» **WHAT IS NEEDED**
Exact copies of all the records are to be output.

» **RECORDS PROVIDED**
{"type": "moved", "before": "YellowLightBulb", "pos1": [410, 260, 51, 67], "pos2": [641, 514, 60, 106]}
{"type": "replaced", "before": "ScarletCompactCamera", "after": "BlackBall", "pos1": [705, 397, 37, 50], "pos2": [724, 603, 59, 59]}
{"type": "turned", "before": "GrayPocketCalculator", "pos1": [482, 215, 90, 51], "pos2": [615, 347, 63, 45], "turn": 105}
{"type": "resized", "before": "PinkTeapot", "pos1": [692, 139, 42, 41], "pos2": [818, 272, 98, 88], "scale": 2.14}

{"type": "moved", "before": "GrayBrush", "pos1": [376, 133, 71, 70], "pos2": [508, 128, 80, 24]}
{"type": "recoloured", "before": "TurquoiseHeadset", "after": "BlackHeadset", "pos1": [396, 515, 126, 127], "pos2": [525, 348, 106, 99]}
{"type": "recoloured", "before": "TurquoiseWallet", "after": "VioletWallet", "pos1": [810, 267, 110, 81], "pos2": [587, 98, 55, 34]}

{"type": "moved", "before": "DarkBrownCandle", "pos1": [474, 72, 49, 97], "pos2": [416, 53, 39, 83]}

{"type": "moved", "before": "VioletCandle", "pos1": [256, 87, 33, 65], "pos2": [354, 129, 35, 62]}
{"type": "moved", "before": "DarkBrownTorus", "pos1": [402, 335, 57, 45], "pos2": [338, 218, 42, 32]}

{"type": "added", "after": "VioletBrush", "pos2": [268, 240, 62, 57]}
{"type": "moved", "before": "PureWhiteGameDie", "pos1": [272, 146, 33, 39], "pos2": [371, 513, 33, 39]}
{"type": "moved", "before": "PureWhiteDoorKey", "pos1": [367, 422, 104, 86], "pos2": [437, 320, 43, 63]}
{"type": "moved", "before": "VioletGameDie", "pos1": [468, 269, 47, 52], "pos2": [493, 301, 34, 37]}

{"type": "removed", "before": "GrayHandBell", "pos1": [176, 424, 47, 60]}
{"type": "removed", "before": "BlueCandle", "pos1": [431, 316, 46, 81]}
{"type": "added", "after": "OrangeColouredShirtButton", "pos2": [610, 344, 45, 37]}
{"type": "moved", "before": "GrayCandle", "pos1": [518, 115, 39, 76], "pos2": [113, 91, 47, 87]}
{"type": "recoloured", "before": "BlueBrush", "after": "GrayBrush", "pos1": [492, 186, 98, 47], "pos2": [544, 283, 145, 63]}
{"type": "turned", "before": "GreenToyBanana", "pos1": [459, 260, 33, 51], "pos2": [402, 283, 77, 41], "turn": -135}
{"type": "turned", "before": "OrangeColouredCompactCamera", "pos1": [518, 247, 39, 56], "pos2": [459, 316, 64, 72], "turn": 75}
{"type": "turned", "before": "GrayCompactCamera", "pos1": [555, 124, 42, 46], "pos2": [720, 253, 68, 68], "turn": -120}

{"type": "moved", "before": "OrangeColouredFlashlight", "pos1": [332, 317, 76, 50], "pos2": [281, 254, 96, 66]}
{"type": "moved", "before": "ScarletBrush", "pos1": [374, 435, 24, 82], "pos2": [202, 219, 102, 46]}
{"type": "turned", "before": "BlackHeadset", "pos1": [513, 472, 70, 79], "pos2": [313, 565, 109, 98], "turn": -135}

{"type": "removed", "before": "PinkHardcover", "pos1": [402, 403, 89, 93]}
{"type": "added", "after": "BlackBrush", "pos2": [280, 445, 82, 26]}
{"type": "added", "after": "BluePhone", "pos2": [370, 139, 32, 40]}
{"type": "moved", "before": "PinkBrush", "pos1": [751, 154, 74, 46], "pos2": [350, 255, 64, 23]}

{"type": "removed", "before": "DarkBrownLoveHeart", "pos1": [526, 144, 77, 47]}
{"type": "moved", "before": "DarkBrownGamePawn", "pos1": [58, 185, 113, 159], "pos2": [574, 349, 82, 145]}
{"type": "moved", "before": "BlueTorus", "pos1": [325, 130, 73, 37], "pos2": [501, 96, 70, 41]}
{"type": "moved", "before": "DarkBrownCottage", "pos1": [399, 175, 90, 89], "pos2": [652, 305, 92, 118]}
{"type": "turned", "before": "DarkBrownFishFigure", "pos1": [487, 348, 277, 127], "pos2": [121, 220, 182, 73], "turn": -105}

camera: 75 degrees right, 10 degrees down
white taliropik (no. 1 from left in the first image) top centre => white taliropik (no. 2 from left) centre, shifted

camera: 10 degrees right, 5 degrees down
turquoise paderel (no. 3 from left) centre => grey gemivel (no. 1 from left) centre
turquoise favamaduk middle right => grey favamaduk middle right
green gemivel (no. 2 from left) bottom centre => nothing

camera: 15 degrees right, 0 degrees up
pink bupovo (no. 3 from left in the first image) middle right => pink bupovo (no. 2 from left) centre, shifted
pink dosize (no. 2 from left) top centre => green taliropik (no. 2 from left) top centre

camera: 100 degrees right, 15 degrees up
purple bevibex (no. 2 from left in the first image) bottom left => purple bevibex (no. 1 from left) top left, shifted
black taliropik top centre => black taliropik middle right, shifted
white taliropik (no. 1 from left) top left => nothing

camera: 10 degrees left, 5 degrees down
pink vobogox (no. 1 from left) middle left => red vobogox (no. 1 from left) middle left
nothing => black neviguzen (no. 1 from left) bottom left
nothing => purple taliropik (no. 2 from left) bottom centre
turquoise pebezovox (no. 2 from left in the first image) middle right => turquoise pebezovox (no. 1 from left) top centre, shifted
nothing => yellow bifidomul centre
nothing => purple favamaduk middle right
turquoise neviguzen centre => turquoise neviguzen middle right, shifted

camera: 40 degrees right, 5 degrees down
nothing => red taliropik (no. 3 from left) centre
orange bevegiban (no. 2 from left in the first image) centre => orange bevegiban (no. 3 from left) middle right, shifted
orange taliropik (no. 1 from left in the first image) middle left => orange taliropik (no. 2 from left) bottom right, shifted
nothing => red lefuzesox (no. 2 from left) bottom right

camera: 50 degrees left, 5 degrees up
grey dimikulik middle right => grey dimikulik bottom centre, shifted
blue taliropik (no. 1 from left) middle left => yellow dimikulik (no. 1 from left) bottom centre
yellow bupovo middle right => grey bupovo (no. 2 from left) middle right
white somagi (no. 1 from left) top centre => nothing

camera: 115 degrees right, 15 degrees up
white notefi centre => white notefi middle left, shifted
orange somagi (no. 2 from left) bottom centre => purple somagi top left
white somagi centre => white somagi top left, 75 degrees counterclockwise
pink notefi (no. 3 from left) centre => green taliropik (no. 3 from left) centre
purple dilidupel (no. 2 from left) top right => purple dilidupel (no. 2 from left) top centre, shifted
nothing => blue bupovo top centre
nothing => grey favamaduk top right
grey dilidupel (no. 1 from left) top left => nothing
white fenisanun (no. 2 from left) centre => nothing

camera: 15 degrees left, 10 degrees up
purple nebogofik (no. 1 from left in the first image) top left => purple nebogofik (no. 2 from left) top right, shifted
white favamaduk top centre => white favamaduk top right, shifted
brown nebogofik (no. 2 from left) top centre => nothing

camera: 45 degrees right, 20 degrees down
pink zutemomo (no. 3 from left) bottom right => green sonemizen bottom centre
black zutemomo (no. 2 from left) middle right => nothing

» **SOLUTION FOR THIS PROBLEM**
{"type": "moved", "before": "YellowLightBulb", "pos1": [410, 260, 51, 67], "pos2": [641, 514, 60, 106]}
{"type": "replaced", "before": "ScarletCompactCamera", "after": "BlackBall", "pos1": [705, 397, 37, 50], "pos2": [724, 603, 59, 59]}
{"type": "turned", "before": "GrayPocketCalculator", "pos1": [482, 215, 90, 51], "pos2": [615, 347, 63, 45], "turn": 105}
{"type": "resized", "before": "PinkTeapot", "pos1": [692, 139, 42, 41], "pos2": [818, 272, 98, 88], "scale": 2.14}

{"type": "moved", "before": "GrayBrush", "pos1": [376, 133, 71, 70], "pos2": [508, 128, 80, 24]}
{"type": "recoloured", "before": "TurquoiseHeadset", "after": "BlackHeadset", "pos1": [396, 515, 126, 127], "pos2": [525, 348, 106, 99]}
{"type": "recoloured", "before": "TurquoiseWallet", "after": "VioletWallet", "pos1": [810, 267, 110, 81], "pos2": [587, 98, 55, 34]}

{"type": "moved", "before": "DarkBrownCandle", "pos1": [474, 72, 49, 97], "pos2": [416, 53, 39, 83]}

{"type": "moved", "before": "VioletCandle", "pos1": [256, 87, 33, 65], "pos2": [354, 129, 35, 62]}
{"type": "moved", "before": "DarkBrownTorus", "pos1": [402, 335, 57, 45], "pos2": [338, 218, 42, 32]}

{"type": "added", "after": "VioletBrush", "pos2": [268, 240, 62, 57]}
{"type": "moved", "before": "PureWhiteGameDie", "pos1": [272, 146, 33, 39], "pos2": [371, 513, 33, 39]}
{"type": "moved", "before": "PureWhiteDoorKey", "pos1": [367, 422, 104, 86], "pos2": [437, 320, 43, 63]}
{"type": "moved", "before": "VioletGameDie", "pos1": [468, 269, 47, 52], "pos2": [493, 301, 34, 37]}

{"type": "removed", "before": "GrayHandBell", "pos1": [176, 424, 47, 60]}
{"type": "removed", "before": "BlueCandle", "pos1": [431, 316, 46, 81]}
{"type": "added", "after": "OrangeColouredShirtButton", "pos2": [610, 344, 45, 37]}
{"type": "moved", "before": "GrayCandle", "pos1": [518, 115, 39, 76], "pos2": [113, 91, 47, 87]}
{"type": "recoloured", "before": "BlueBrush", "after": "GrayBrush", "pos1": [492, 186, 98, 47], "pos2": [544, 283, 145, 63]}
{"type": "turned", "before": "GreenToyBanana", "pos1": [459, 260, 33, 51], "pos2": [402, 283, 77, 41], "turn": -135}
{"type": "turned", "before": "OrangeColouredCompactCamera", "pos1": [518, 247, 39, 56], "pos2": [459, 316, 64, 72], "turn": 75}
{"type": "turned", "before": "GrayCompactCamera", "pos1": [555, 124, 42, 46], "pos2": [720, 253, 68, 68], "turn": -120}

{"type": "moved", "before": "OrangeColouredFlashlight", "pos1": [332, 317, 76, 50], "pos2": [281, 254, 96, 66]}
{"type": "moved", "before": "ScarletBrush", "pos1": [374, 435, 24, 82], "pos2": [202, 219, 102, 46]}
{"type": "turned", "before": "BlackHeadset", "pos1": [513, 472, 70, 79], "pos2": [313, 565, 109, 98], "turn": -135}

{"type": "removed", "before": "PinkHardcover", "pos1": [402, 403, 89, 93]}
{"type": "added", "after": "BlackBrush", "pos2": [280, 445, 82, 26]}
{"type": "added", "after": "BluePhone", "pos2": [370, 139, 32, 40]}
{"type": "moved", "before": "PinkBrush", "pos1": [751, 154, 74, 46], "pos2": [350, 255, 64, 23]}

{"type": "removed", "before": "DarkBrownLoveHeart", "pos1": [526, 144, 77, 47]}
{"type": "moved", "before": "DarkBrownGamePawn", "pos1": [58, 185, 113, 159], "pos2": [574, 349, 82, 145]}
{"type": "moved", "before": "BlueTorus", "pos1": [325, 130, 73, 37], "pos2": [501, 96, 70, 41]}
{"type": "moved", "before": "DarkBrownCottage", "pos1": [399, 175, 90, 89], "pos2": [652, 305, 92, 118]}
{"type": "turned", "before": "DarkBrownFishFigure", "pos1": [487, 348, 277, 127], "pos2": [121, 220, 182, 73], "turn": -105}

camera: 75 degrees right, 10 degrees down
white taliropik (no. 1 from left in the first image) top centre => white taliropik (no. 2 from left) centre, shifted

camera: 10 degrees right, 5 degrees down
turquoise paderel (no. 3 from left) centre => grey gemivel (no. 1 from left) centre
turquoise favamaduk middle right => grey favamaduk middle right
green gemivel (no. 2 from left) bottom centre => nothing

camera: 15 degrees right, 0 degrees up
pink bupovo (no. 3 from left in the first image) middle right => pink bupovo (no. 2 from left) centre, shifted
pink dosize (no. 2 from left) top centre => green taliropik (no. 2 from left) top centre

camera: 100 degrees right, 15 degrees up
purple bevibex (no. 2 from left in the first image) bottom left => purple bevibex (no. 1 from left) top left, shifted
black taliropik top centre => black taliropik middle right, shifted
white taliropik (no. 1 from left) top left => nothing

camera: 10 degrees left, 5 degrees down
pink vobogox (no. 1 from left) middle left => red vobogox (no. 1 from left) middle left
nothing => black neviguzen (no. 1 from left) bottom left
nothing => purple taliropik (no. 2 from left) bottom centre
turquoise pebezovox (no. 2 from left in the first image) middle right => turquoise pebezovox (no. 1 from left) top centre, shifted
nothing => yellow bifidomul centre
nothing => purple favamaduk middle right
turquoise neviguzen centre => turquoise neviguzen middle right, shifted

camera: 40 degrees right, 5 degrees down
nothing => red taliropik (no. 3 from left) centre
orange bevegiban (no. 2 from left in the first image) centre => orange bevegiban (no. 3 from left) middle right, shifted
orange taliropik (no. 1 from left in the first image) middle left => orange taliropik (no. 2 from left) bottom right, shifted
nothing => red lefuzesox (no. 2 from left) bottom right

camera: 50 degrees left, 5 degrees up
grey dimikulik middle right => grey dimikulik bottom centre, shifted
blue taliropik (no. 1 from left) middle left => yellow dimikulik (no. 1 from left) bottom centre
yellow bupovo middle right => grey bupovo (no. 2 from left) middle right
white somagi (no. 1 from left) top centre => nothing

camera: 115 degrees right, 15 degrees up
white notefi centre => white notefi middle left, shifted
orange somagi (no. 2 from left) bottom centre => purple somagi top left
white somagi centre => white somagi top left, 75 degrees counterclockwise
pink notefi (no. 3 from left) centre => green taliropik (no. 3 from left) centre
purple dilidupel (no. 2 from left) top right => purple dilidupel (no. 2 from left) top centre, shifted
nothing => blue bupovo top centre
nothing => grey favamaduk top right
grey dilidupel (no. 1 from left) top left => nothing
white fenisanun (no. 2 from left) centre => nothing

camera: 15 degrees left, 10 degrees up
purple nebogofik (no. 1 from left in the first image) top left => purple nebogofik (no. 2 from left) top right, shifted
white favamaduk top centre => white favamaduk top right, shifted
brown nebogofik (no. 2 from left) top centre => nothing

camera: 45 degrees right, 20 degrees down
pink zutemomo (no. 3 from left) bottom right => green sonemizen bottom centre
black zutemomo (no. 2 from left) middle right => nothing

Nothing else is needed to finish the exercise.